===== AVAILABLE RECORDS
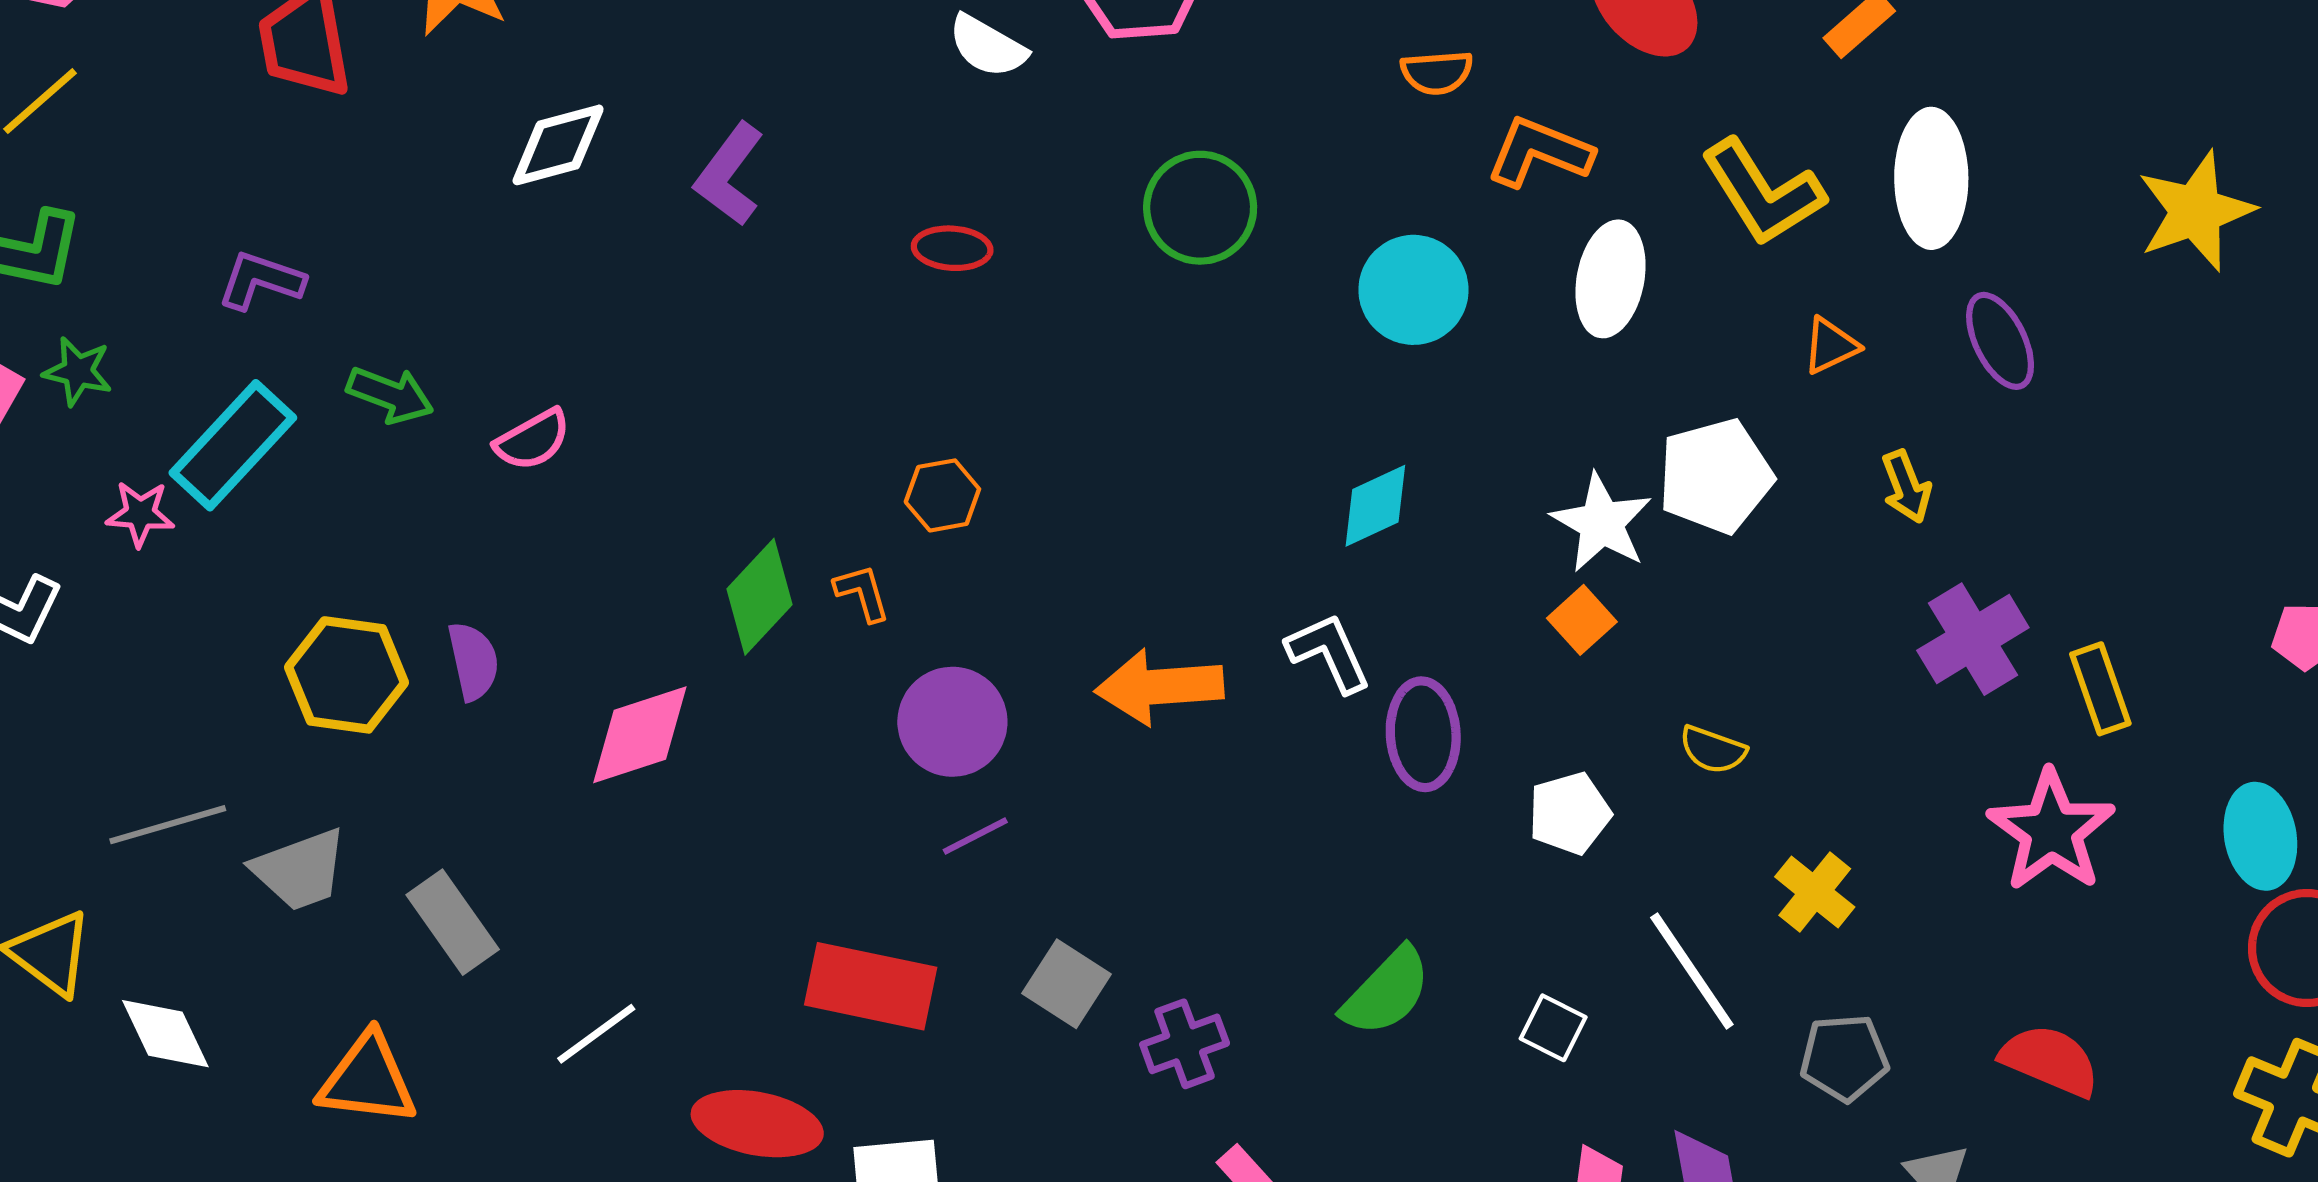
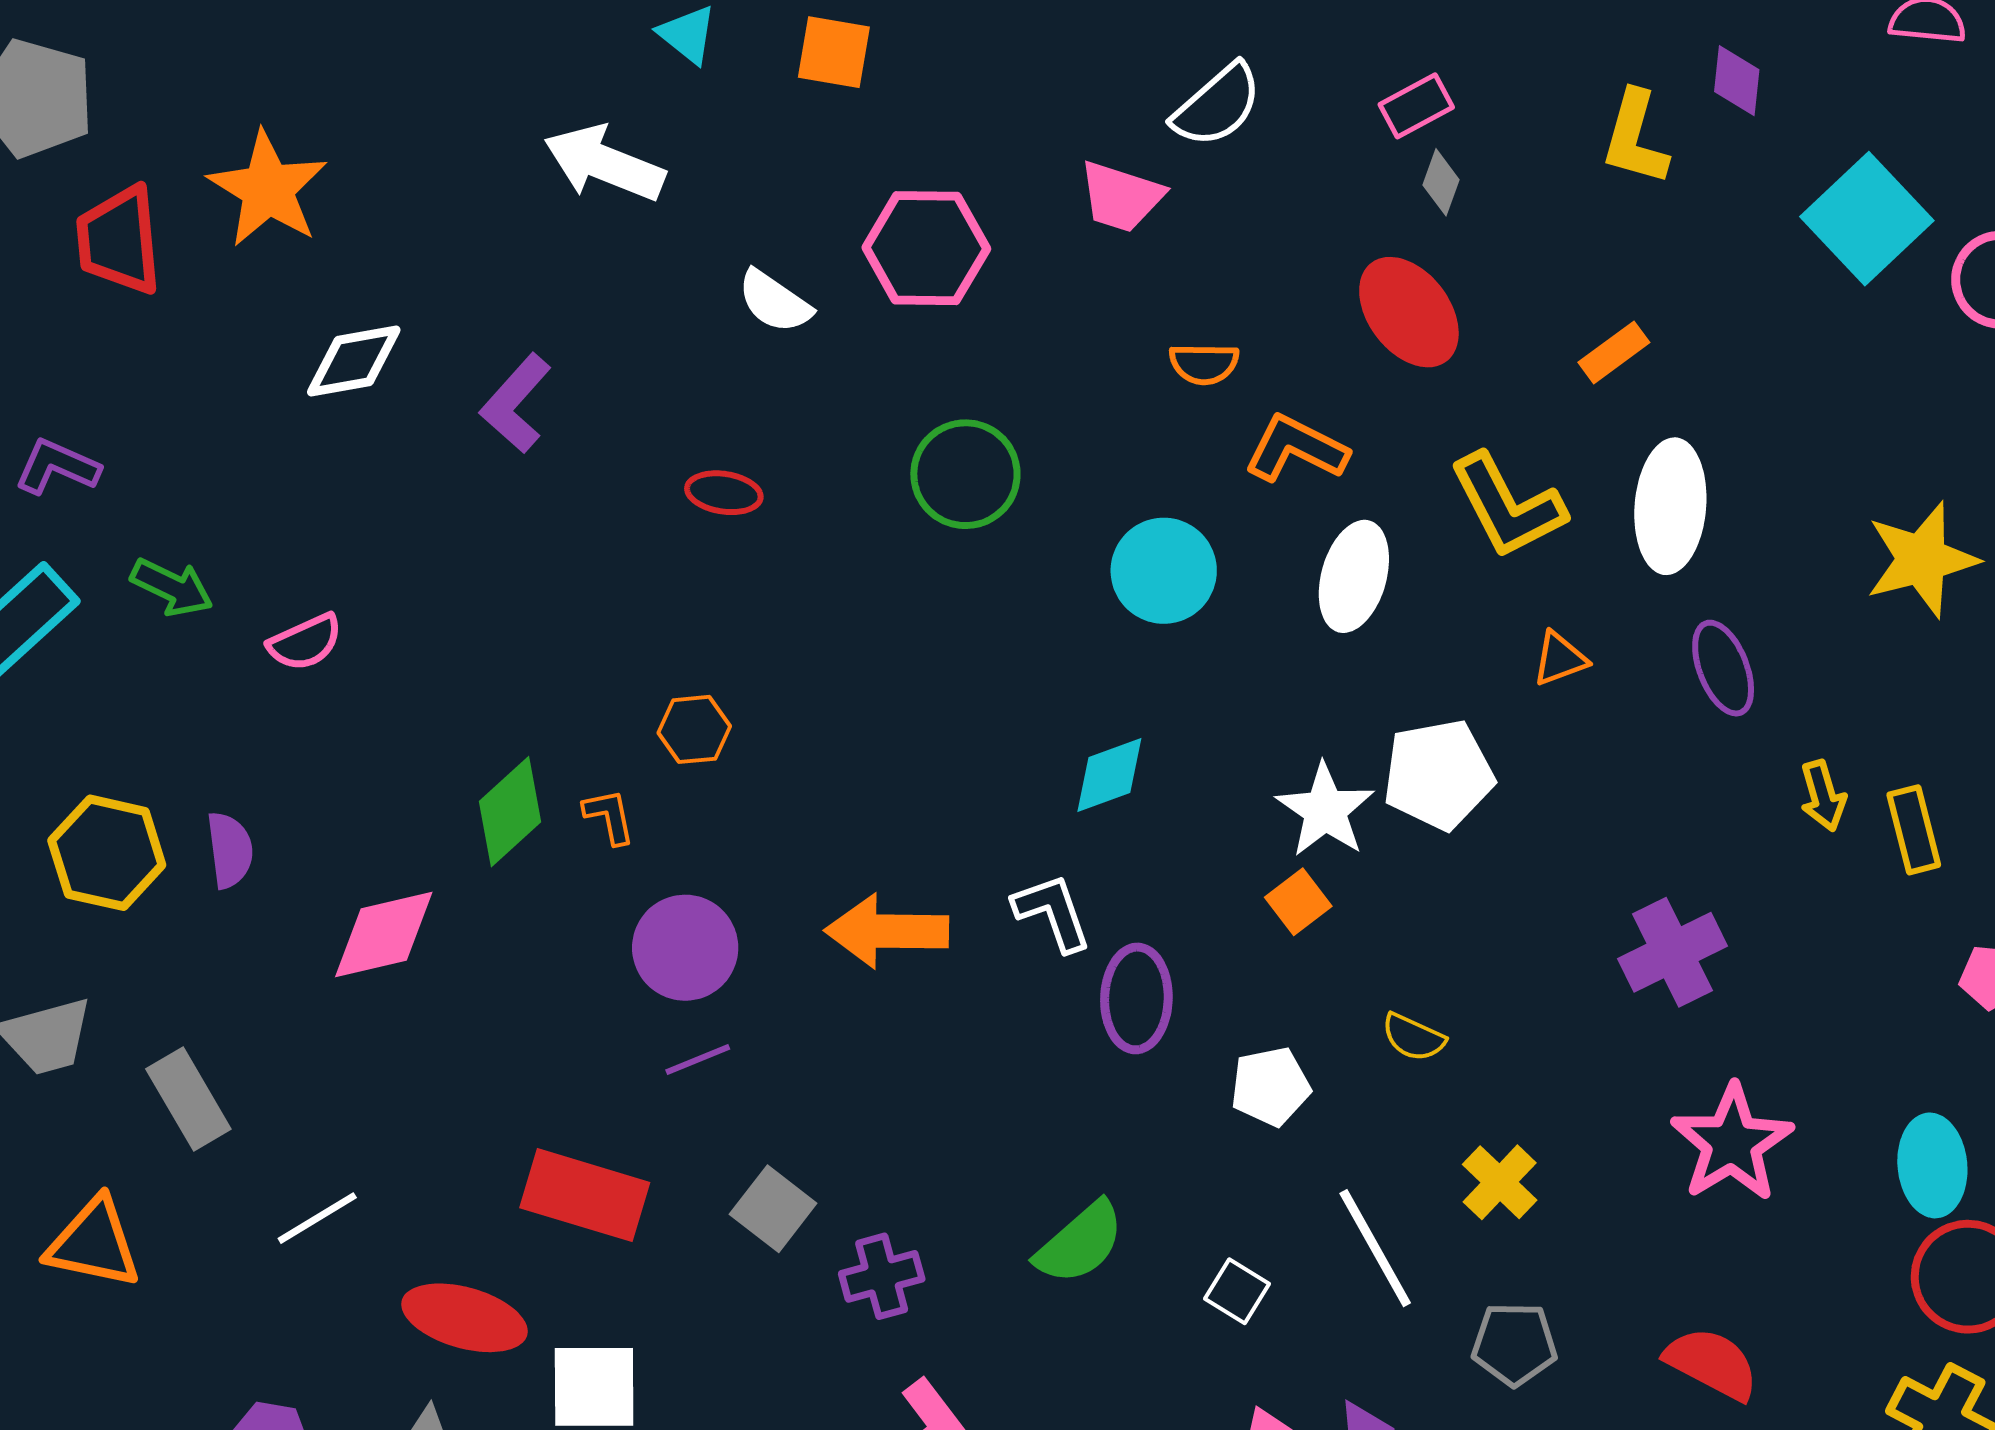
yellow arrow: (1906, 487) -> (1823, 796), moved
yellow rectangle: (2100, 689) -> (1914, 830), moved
==========
===== AVAILABLE RECORDS
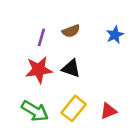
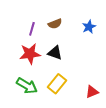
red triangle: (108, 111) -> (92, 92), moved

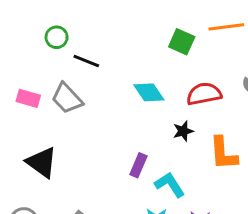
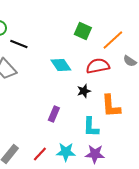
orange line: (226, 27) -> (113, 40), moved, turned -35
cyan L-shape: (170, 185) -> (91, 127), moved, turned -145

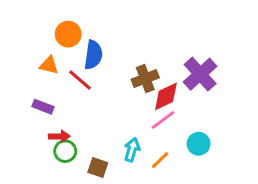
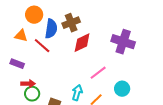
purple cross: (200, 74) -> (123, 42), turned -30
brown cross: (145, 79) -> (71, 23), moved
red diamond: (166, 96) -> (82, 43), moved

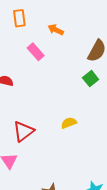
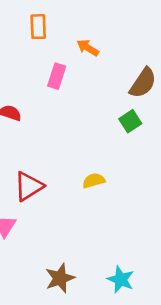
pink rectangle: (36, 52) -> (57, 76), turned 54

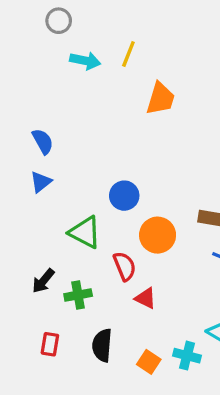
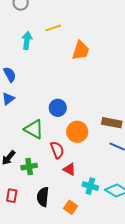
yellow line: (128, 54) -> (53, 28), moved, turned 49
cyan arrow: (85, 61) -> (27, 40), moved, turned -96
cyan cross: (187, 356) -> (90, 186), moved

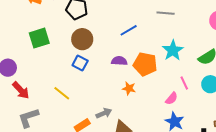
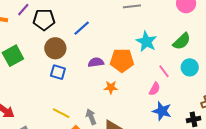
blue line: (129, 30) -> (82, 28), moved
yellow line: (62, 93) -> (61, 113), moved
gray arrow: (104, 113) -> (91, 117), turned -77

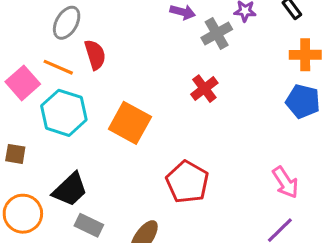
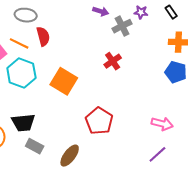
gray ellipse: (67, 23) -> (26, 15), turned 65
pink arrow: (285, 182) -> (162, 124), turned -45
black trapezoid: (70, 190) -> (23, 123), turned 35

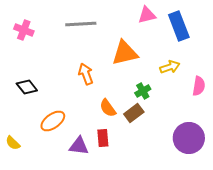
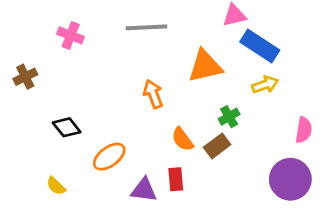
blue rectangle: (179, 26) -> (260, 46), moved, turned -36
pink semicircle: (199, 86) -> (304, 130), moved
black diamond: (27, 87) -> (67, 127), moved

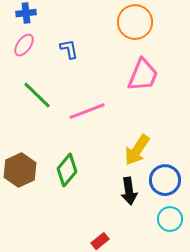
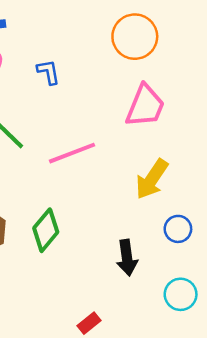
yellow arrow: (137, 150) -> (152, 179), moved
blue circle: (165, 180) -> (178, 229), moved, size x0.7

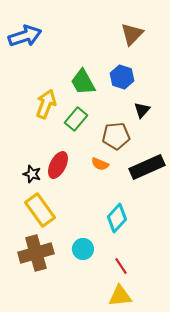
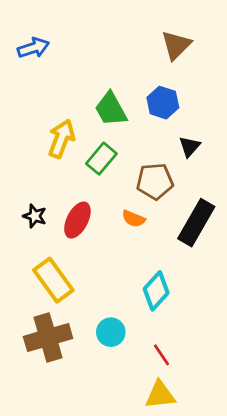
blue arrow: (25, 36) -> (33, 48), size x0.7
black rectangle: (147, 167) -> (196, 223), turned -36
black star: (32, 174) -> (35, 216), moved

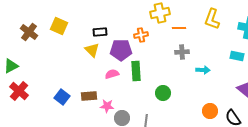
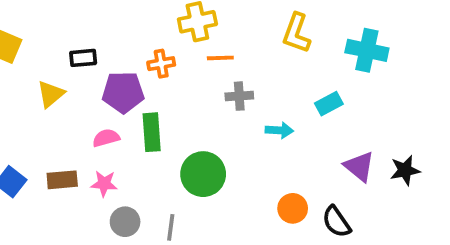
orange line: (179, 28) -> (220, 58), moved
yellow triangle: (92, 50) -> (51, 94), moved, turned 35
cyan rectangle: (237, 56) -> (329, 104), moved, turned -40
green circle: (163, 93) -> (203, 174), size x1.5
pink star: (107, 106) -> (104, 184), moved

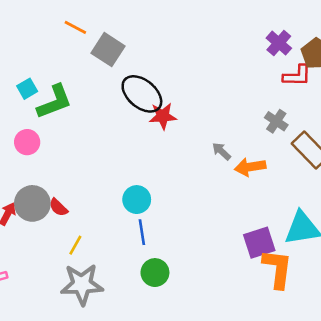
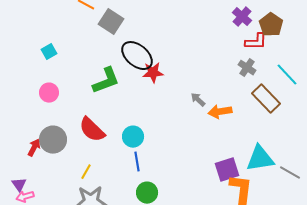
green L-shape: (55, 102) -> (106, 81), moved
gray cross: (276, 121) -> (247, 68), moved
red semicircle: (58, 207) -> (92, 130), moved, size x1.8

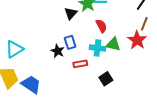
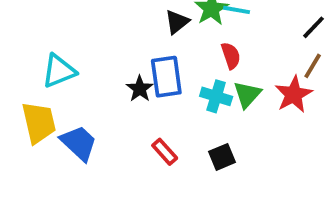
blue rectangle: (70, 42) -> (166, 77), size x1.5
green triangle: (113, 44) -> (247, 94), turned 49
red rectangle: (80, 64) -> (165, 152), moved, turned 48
==========
===== AVAILABLE RECORDS
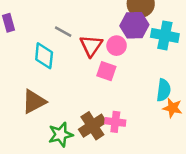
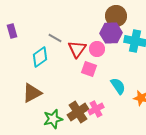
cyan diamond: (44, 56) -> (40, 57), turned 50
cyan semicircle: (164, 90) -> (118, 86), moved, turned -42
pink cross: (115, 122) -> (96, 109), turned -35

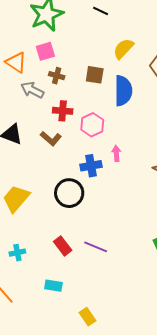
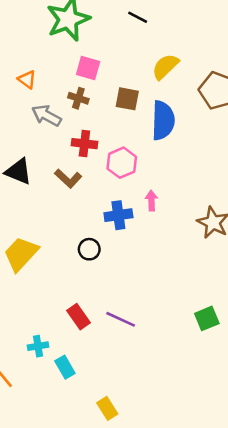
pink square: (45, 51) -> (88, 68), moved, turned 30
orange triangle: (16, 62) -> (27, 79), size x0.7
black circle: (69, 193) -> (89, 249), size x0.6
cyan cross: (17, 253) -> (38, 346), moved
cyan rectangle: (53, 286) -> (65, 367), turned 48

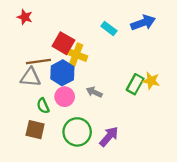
==========
**EXERCISE GOAL**: Only lines that contain "diamond" are needed, so copy each of them from the data.

**RESPONSE FOR THIS EXERCISE**:
red diamond: (166, 96) -> (82, 43), moved
black diamond: (27, 87) -> (67, 127), moved
cyan diamond: (44, 56) -> (40, 57), turned 50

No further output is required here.